• **Data for review**

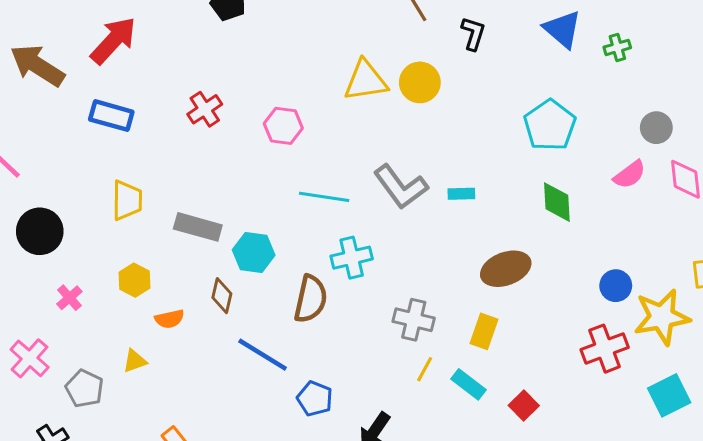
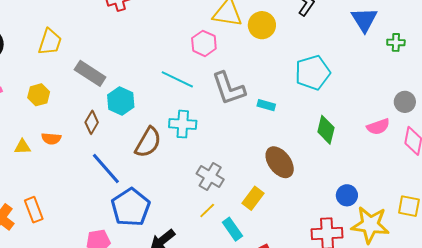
cyan pentagon: (550, 125) -> (313, 73), moved
pink hexagon: (283, 126) -> (204, 43), moved
brown ellipse: (506, 269) -> (280, 162), turned 56
orange semicircle: (170, 319) -> (51, 139), moved
blue pentagon: (315, 399) -> (131, 207), size x1.6

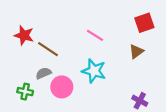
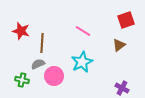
brown line: (48, 49) -> (42, 43), turned 60
cyan star: (94, 71) -> (82, 62), turned 30

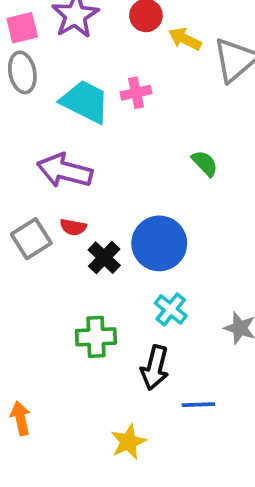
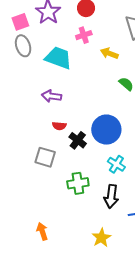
yellow arrow: (185, 39) -> (109, 53), moved
pink cross: (136, 93) -> (84, 35), moved
purple arrow: (65, 171) -> (51, 96), size x0.7
gray square: (31, 239) -> (45, 157), moved, turned -35

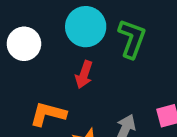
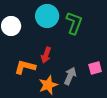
red arrow: (84, 75) -> (46, 55), moved

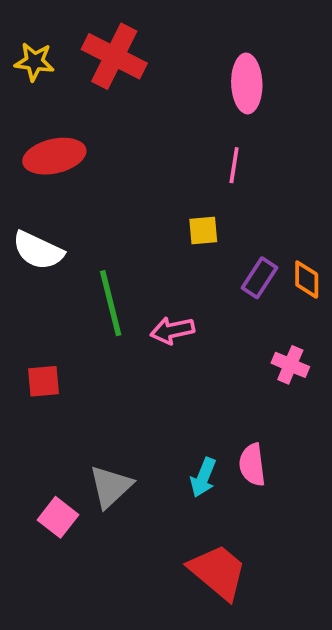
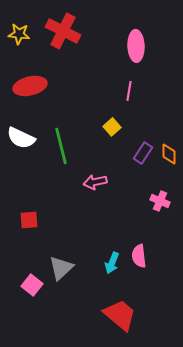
yellow square: (203, 231) -> (112, 127), turned -36
green line: (111, 303) -> (61, 146), moved
red square: (43, 381) -> (29, 220), moved

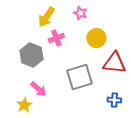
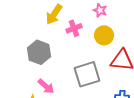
pink star: (80, 13) -> (100, 10), moved
pink cross: (56, 38) -> (74, 28), moved

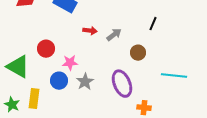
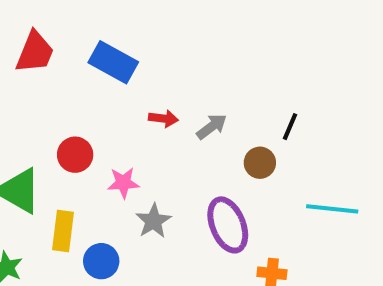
black line: (153, 24) -> (290, 127), moved
blue circle: (59, 81) -> (101, 261), moved
yellow rectangle: (34, 99) -> (63, 231), moved

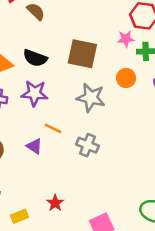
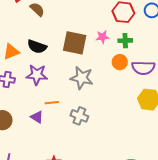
pink star: (126, 39) -> (102, 37), moved
orange circle: (126, 78) -> (120, 62), moved
orange line: (53, 128) -> (52, 103), turned -32

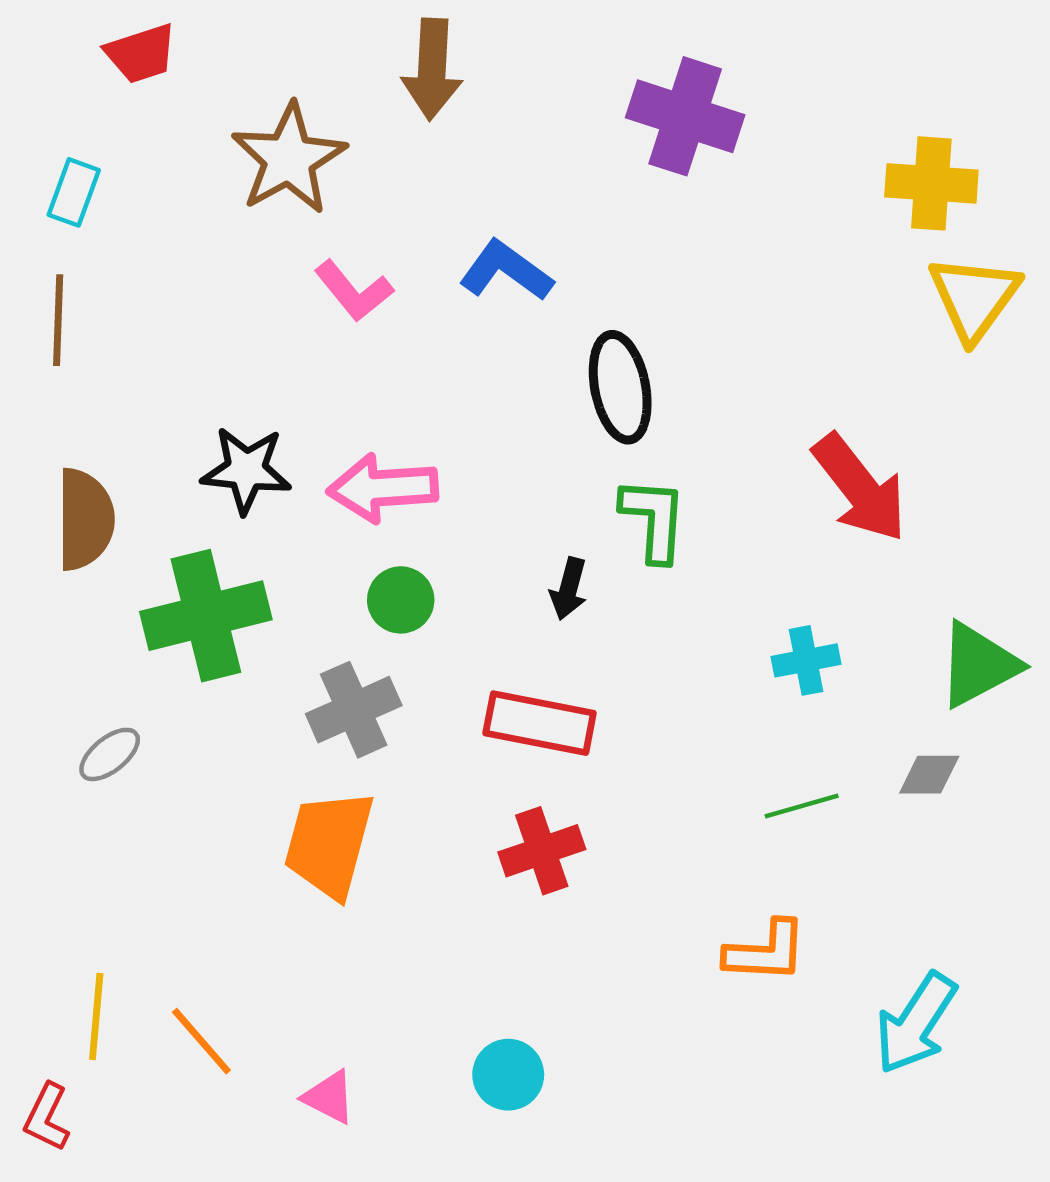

• **Problem requirements**
Filter the listing by the string "star"; copy each matching line.

• **Solved exercise**
cyan star: (94, 71) -> (82, 62), turned 30
pink star: (80, 13) -> (100, 10), moved
pink star: (126, 39) -> (102, 37), moved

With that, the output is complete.